#### TRY IT:
Lines before the one containing "- YellowNut (175, 302, 47, 42)" are left out; return that line and every line after it exactly, through the end of the data below.

BEGIN RECORDED DATA

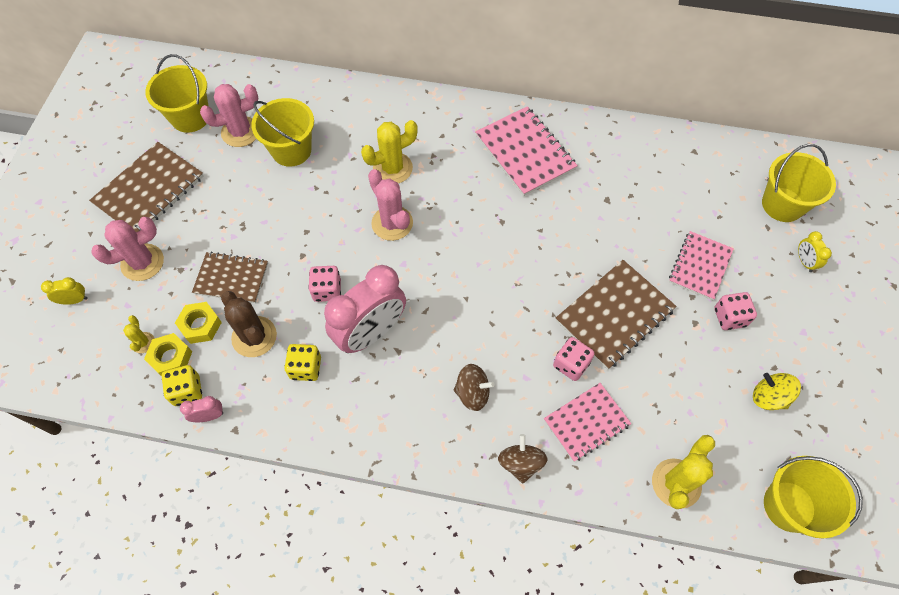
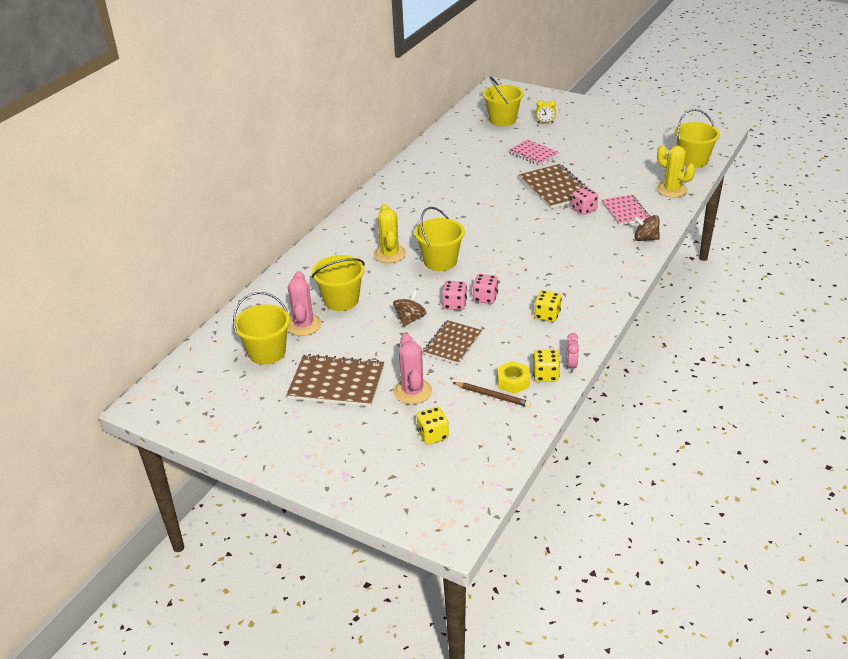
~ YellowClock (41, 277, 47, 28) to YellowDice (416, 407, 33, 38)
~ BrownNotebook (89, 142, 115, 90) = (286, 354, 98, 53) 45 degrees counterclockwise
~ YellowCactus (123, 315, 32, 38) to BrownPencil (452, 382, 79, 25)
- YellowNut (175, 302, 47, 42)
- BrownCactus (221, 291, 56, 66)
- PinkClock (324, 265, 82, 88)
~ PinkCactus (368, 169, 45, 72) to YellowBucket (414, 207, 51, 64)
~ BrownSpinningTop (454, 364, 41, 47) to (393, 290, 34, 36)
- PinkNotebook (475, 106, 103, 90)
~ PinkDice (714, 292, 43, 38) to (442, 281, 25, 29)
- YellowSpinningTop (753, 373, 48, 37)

END RECORDED DATA

#### RESPONSE TO THIS EXERCISE:
- YellowNut (175, 302, 47, 42)
- BrownCactus (221, 291, 56, 66)
- PinkClock (324, 265, 82, 88)
~ PinkCactus (368, 169, 45, 72) to YellowBucket (414, 207, 51, 64)
~ BrownSpinningTop (454, 364, 41, 47) to (393, 290, 34, 36)
- PinkNotebook (475, 106, 103, 90)
~ PinkDice (714, 292, 43, 38) to (442, 281, 25, 29)
- YellowSpinningTop (753, 373, 48, 37)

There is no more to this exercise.